## Recorded data
Segment Open

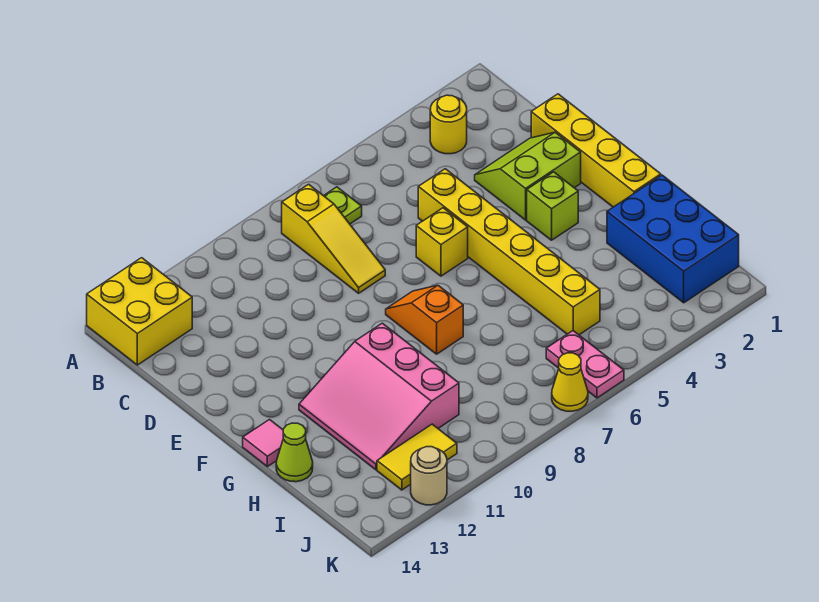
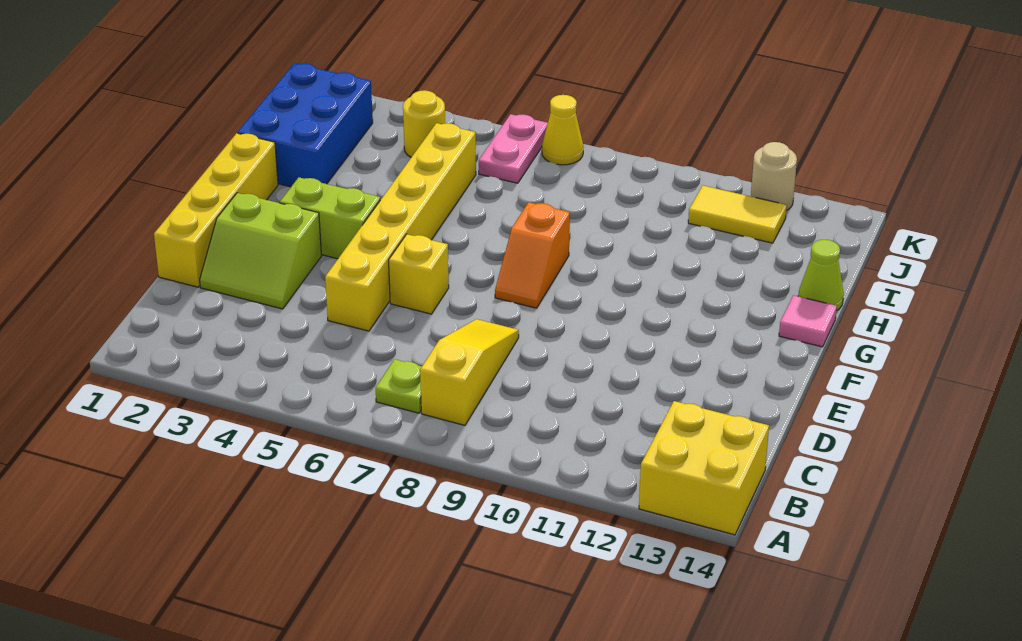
yellow round brick B3 level 1 -> yellow round brick J4 level 1
lime brick F3 level 1 -> lime brick F3:F4 level 1
pink slope G10:I12 level 1 top 10 -> none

Segment Closed

## Task description
Copy all of the data word for word, and keep the pictures out of it.

## Final answer
yellow round brick B3 level 1 -> yellow round brick J4 level 1
lime brick F3 level 1 -> lime brick F3:F4 level 1
pink slope G10:I12 level 1 top 10 -> none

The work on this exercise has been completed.